### EXERCISE DATA ###
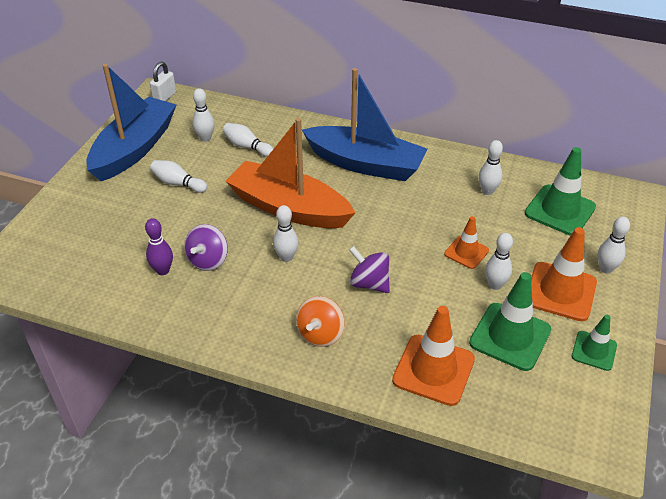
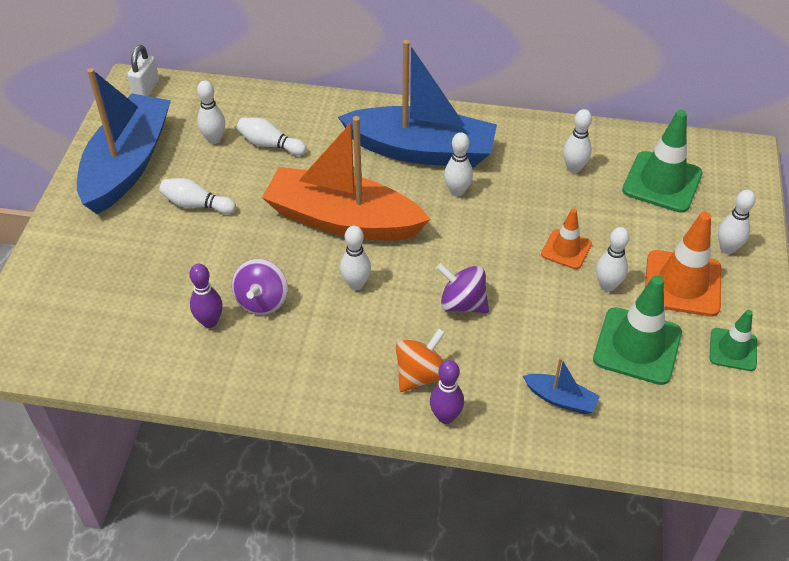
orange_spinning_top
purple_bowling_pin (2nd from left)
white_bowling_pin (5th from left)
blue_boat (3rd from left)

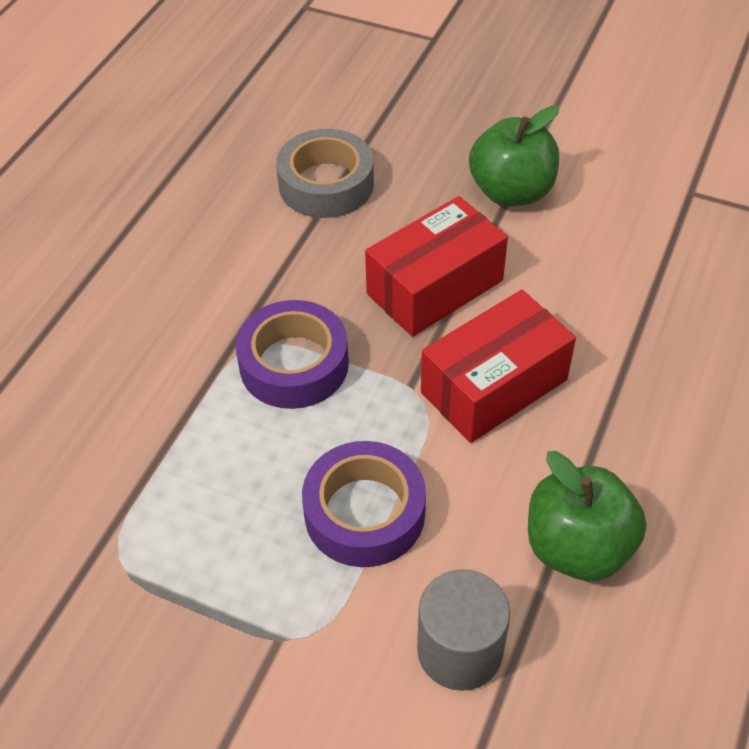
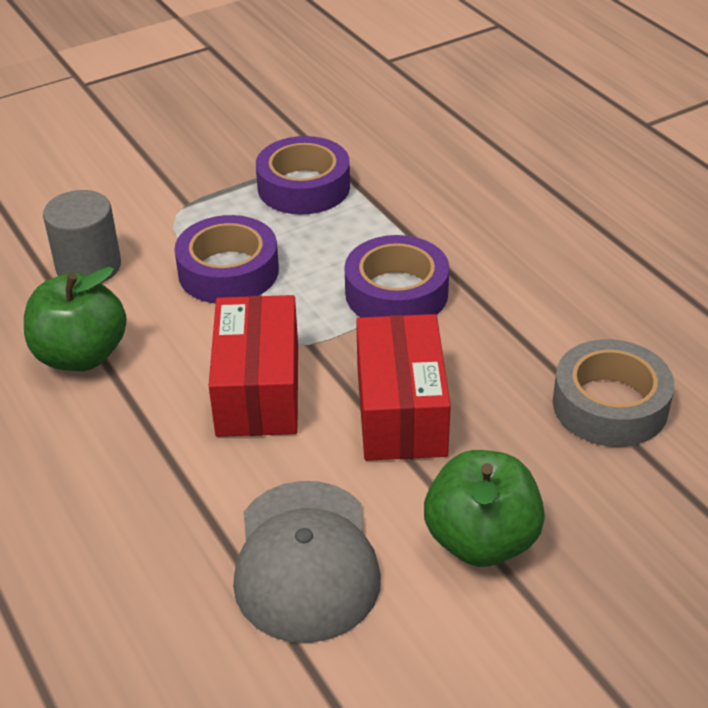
grey_cap
purple_tape (2nd from left)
###
## EXERCISE DESCRIPTION:
Images are not wanted in the copy. Please print the material above exactly.

## ANSWER TO THIS EXERCISE:
orange_spinning_top
purple_bowling_pin (2nd from left)
white_bowling_pin (5th from left)
blue_boat (3rd from left)

grey_cap
purple_tape (2nd from left)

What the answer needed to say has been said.